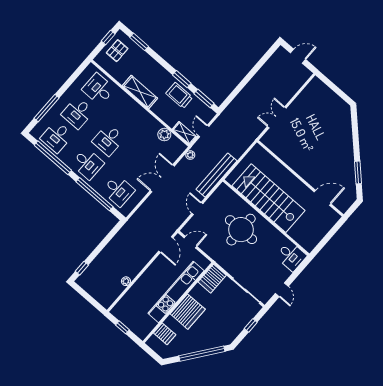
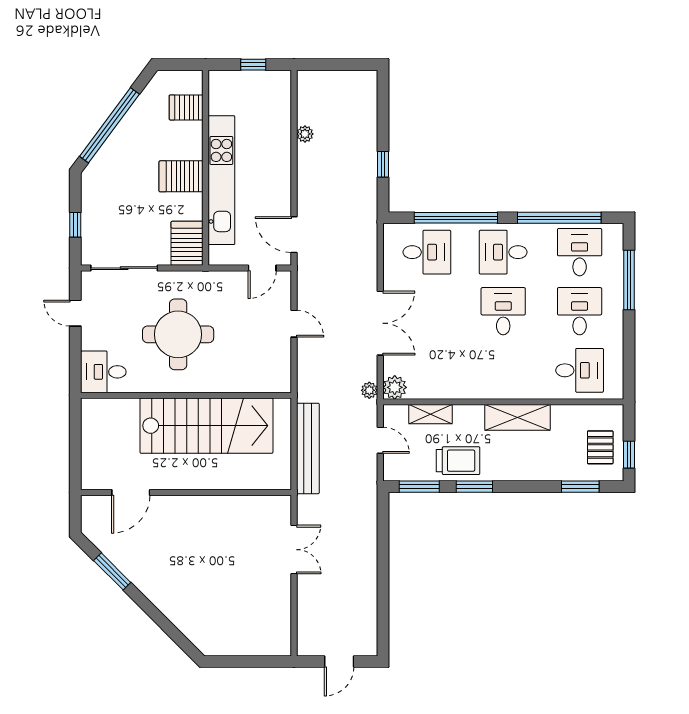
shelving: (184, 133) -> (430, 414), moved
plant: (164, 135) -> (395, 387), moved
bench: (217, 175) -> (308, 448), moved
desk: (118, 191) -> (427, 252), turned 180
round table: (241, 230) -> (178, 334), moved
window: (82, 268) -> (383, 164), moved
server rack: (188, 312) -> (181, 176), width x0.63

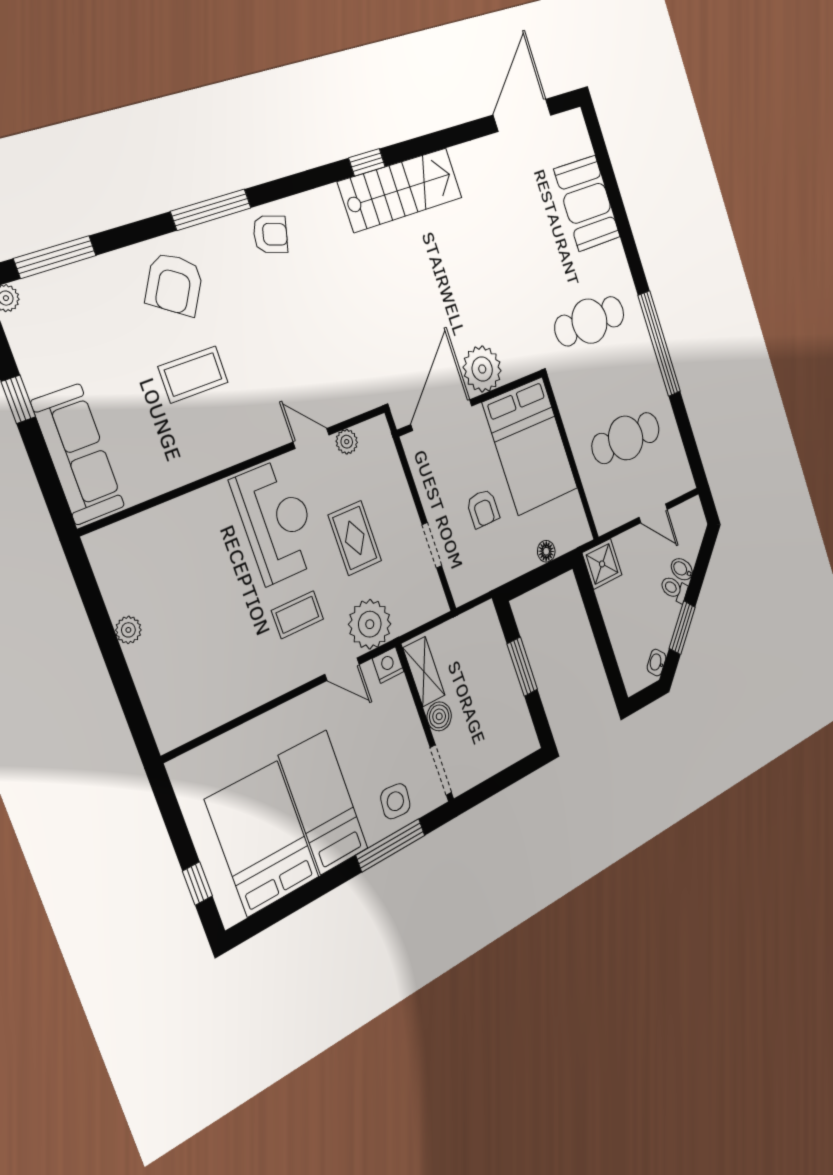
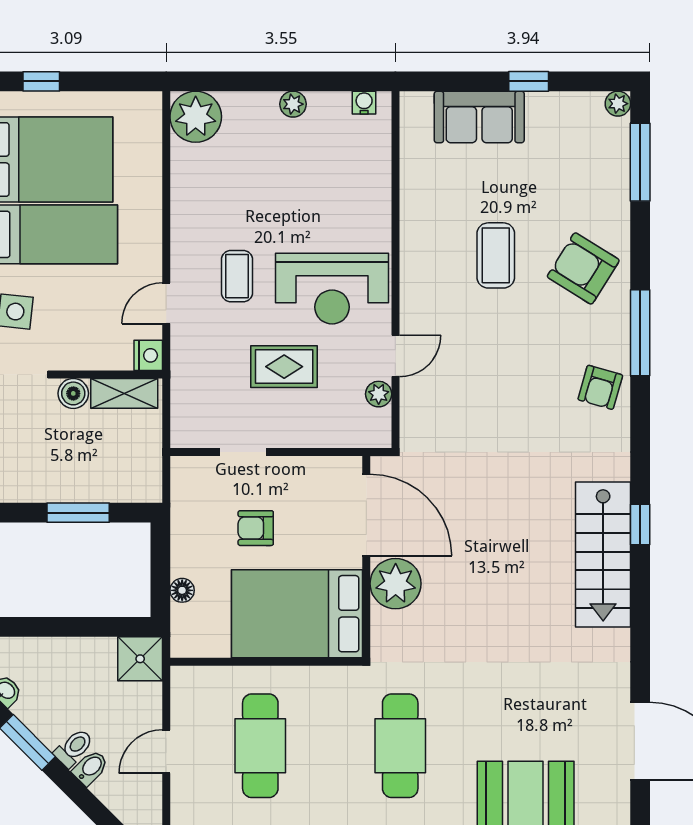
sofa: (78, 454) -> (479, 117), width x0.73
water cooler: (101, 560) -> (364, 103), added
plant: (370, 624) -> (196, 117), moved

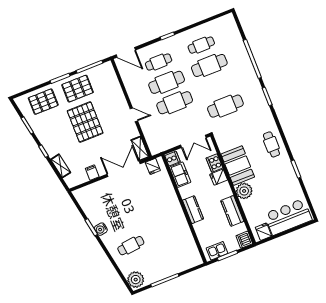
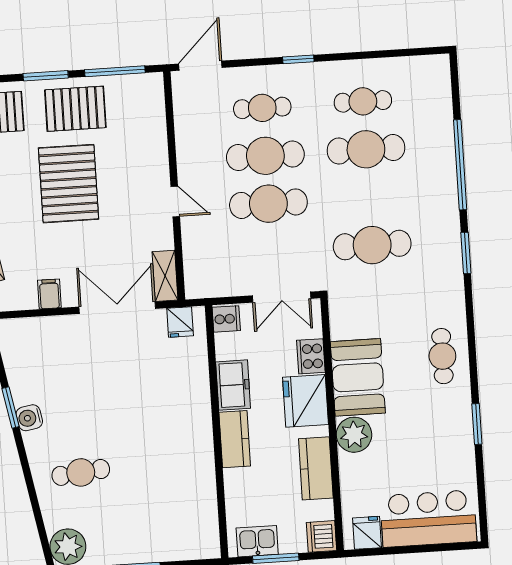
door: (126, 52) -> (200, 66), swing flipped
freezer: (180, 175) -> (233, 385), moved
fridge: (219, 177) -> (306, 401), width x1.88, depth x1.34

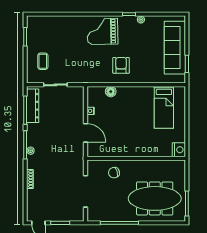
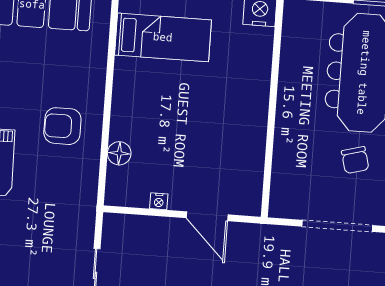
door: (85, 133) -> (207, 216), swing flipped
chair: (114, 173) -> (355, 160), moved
□ □ □ □
• **PROBLEM REQUIREMENTS**:
The string "moved" may appear in lines of the entries above. Say how many such lines there are, as a number only.

• **EXERCISE RESPONSE**:
8